TASK DESCRIPTION => Your answer should consist only of the lines below from the one with "grey glasses: 5 -> 4" through the one with "yellow glue stick: 3 -> 5", copied exactly.
MATERIAL PROVIDED below:
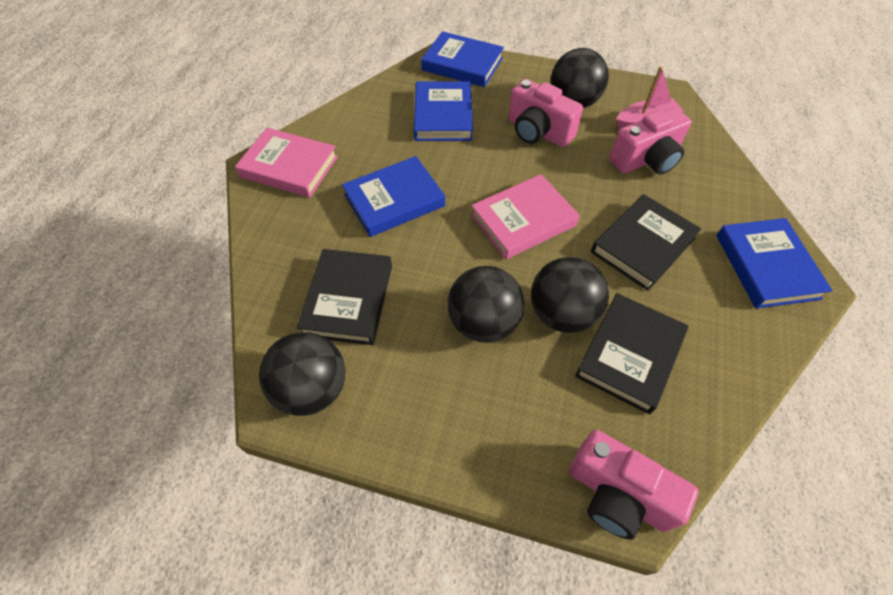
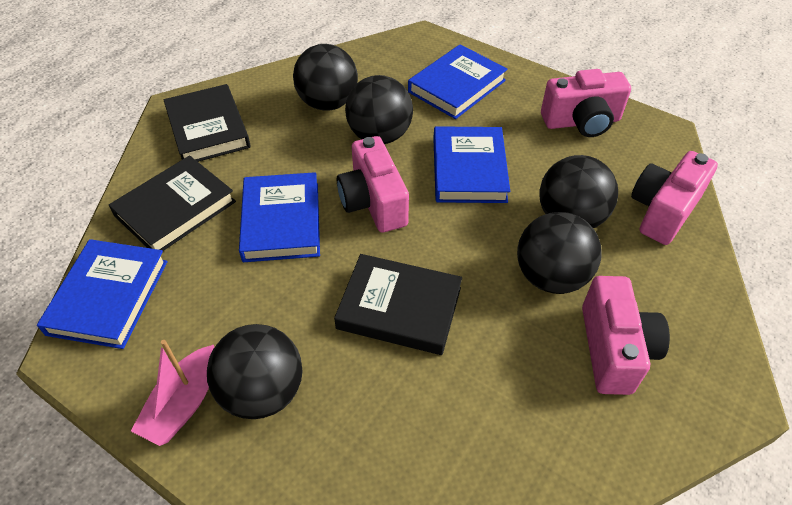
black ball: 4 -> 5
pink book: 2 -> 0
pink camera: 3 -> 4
End of MATERIAL PROVIDED.
MATERIAL PROVIDED below:
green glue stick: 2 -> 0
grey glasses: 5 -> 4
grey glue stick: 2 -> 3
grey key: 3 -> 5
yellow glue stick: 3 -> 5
End of MATERIAL PROVIDED.
RESPONSE BOX =>
grey glasses: 5 -> 4
grey glue stick: 2 -> 3
grey key: 3 -> 5
yellow glue stick: 3 -> 5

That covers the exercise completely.